··· Listed records ···

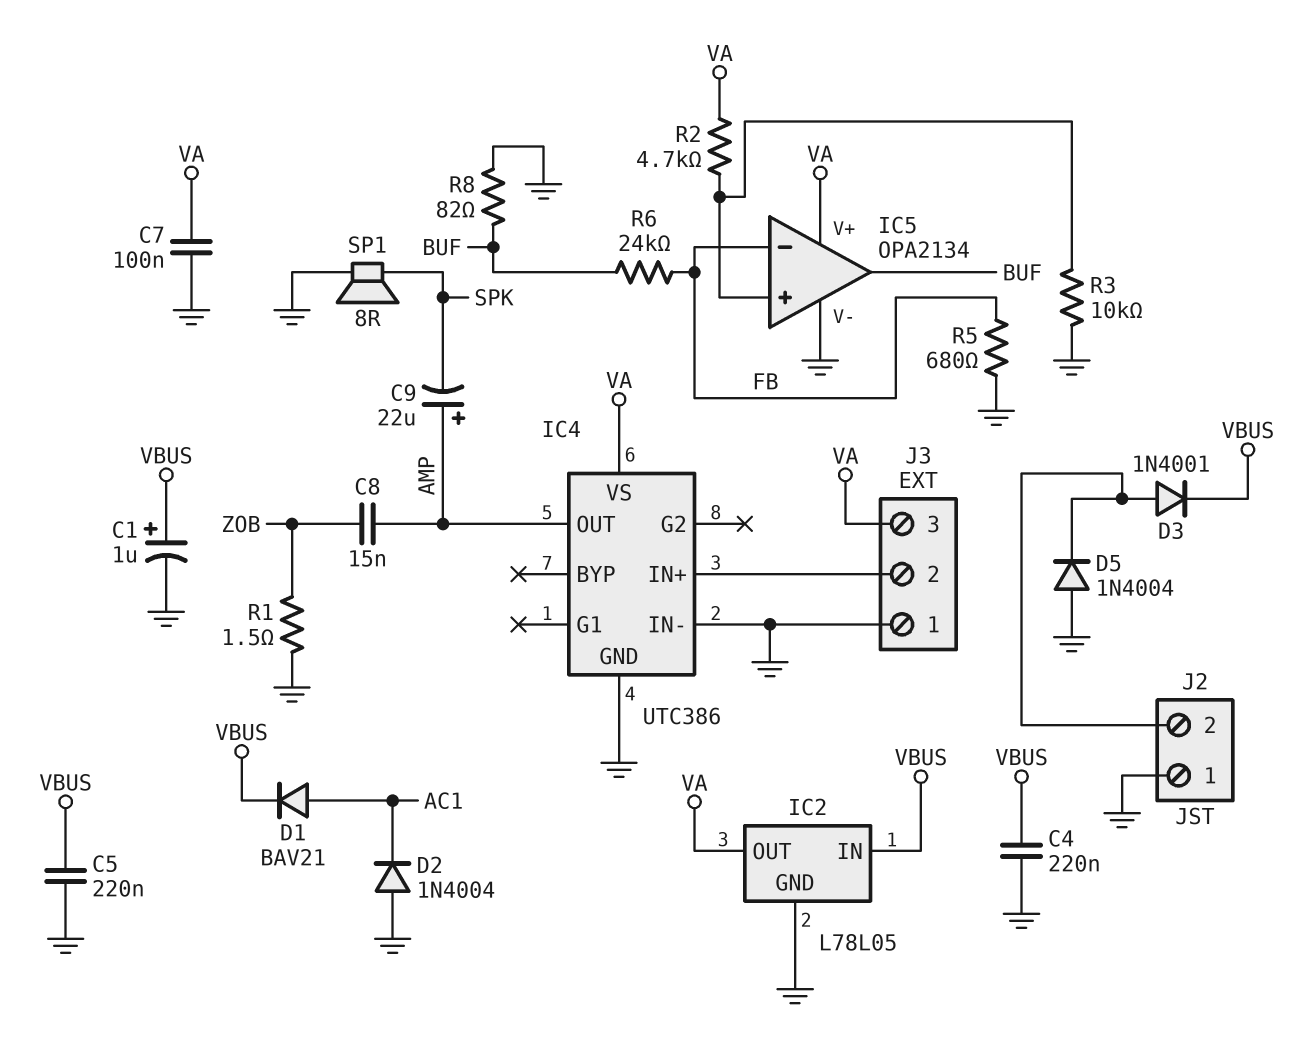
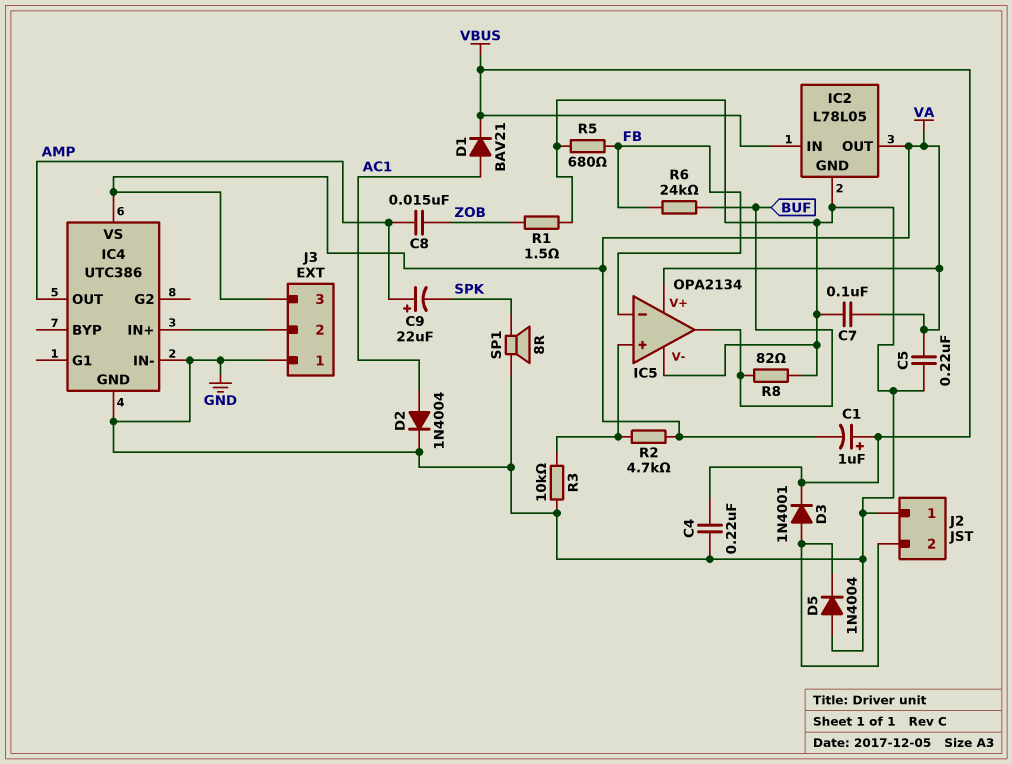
C1: 1uF (plus VBUS, minus GND) -> 1uF (plus VBUS, minus VA)
C5: 220nF (GND, VBUS) -> 220nF (GND, VA)
D2: diode 1N4004 (A GND, K AC1) -> diode 1N4004 (A AC1, K GND)

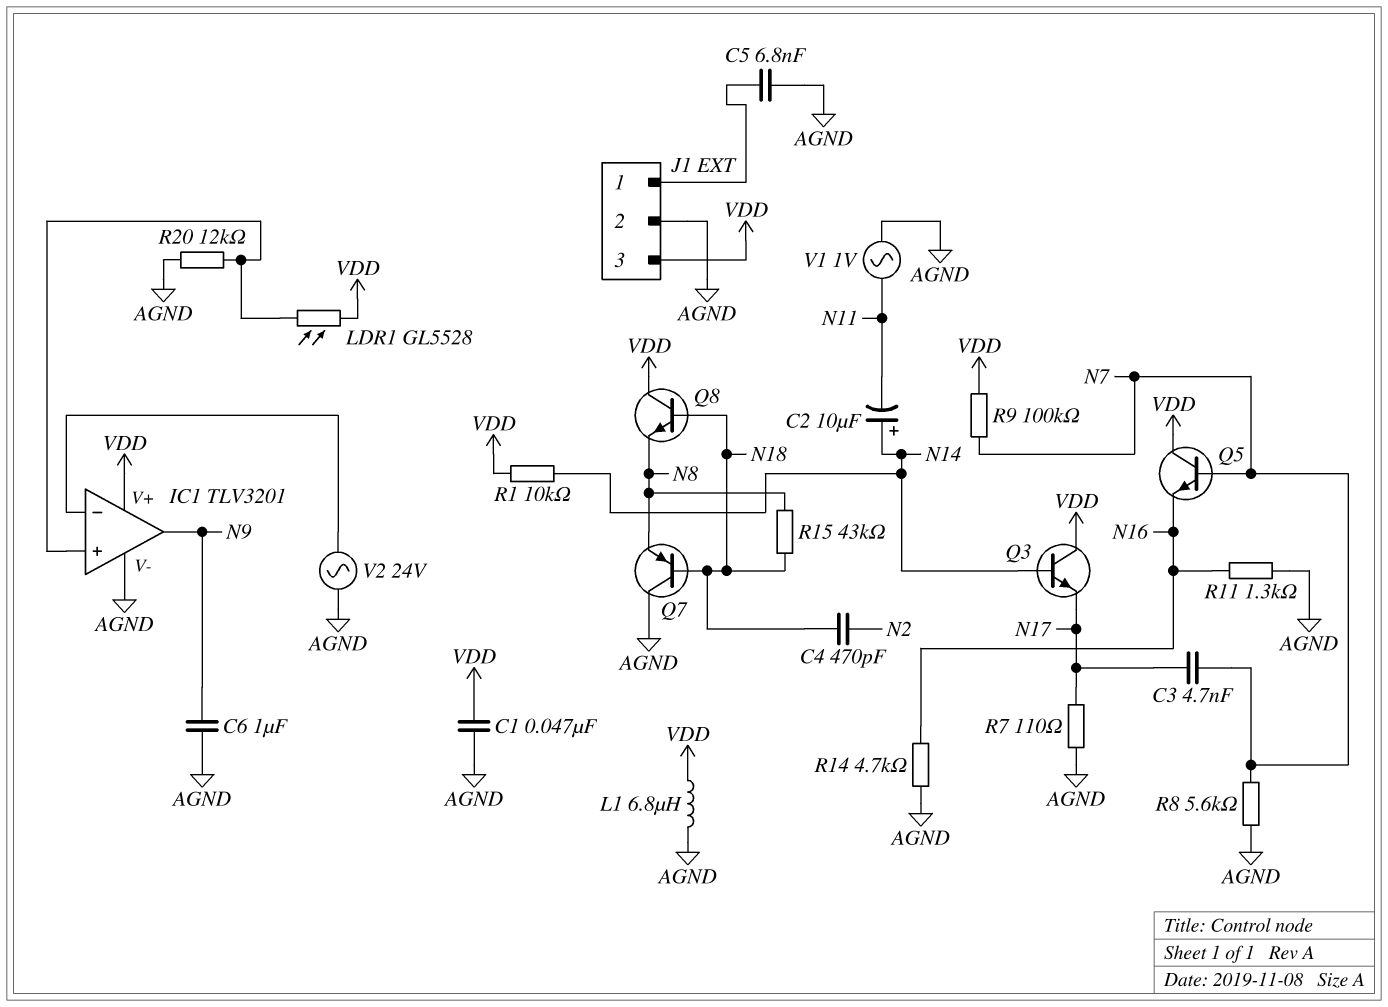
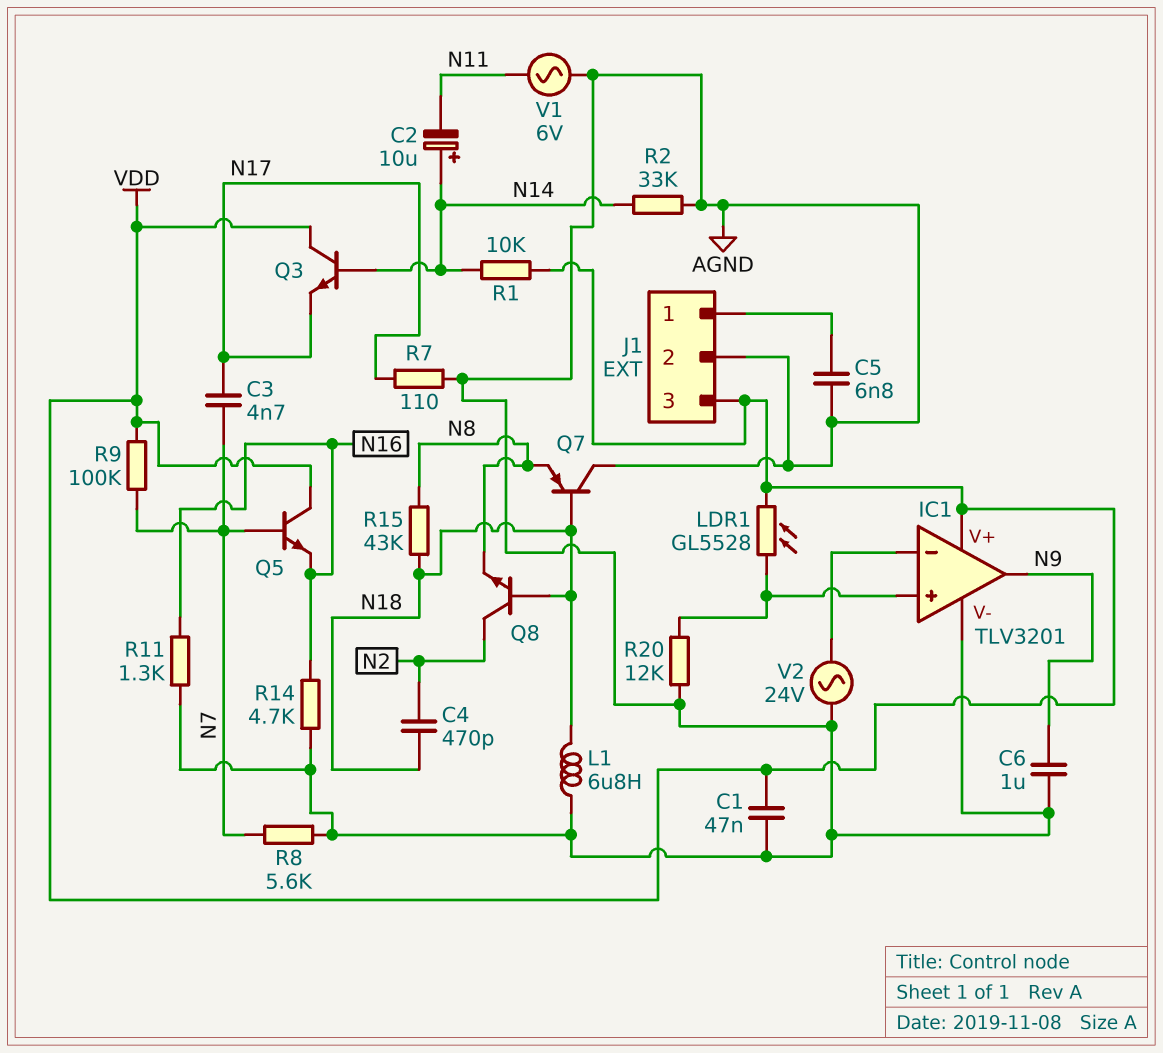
L1: 6.8uH (AGND, VDD) -> 6.8uH (AGND, N18)
Q8: NPN (B N18, C VDD, E N8) -> NPN (B N18, C N2, E N8)
R2: none -> 33k (AGND, N14)
V1: AC 1V (AGND, N11) -> AC 6V (AGND, N11)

···

__Action item__
Check each line in the records above for the word "AGND". Return those that have it.

__Task answer__
L1: 6.8uH (AGND, VDD) -> 6.8uH (AGND, N18)
R2: none -> 33k (AGND, N14)
V1: AC 1V (AGND, N11) -> AC 6V (AGND, N11)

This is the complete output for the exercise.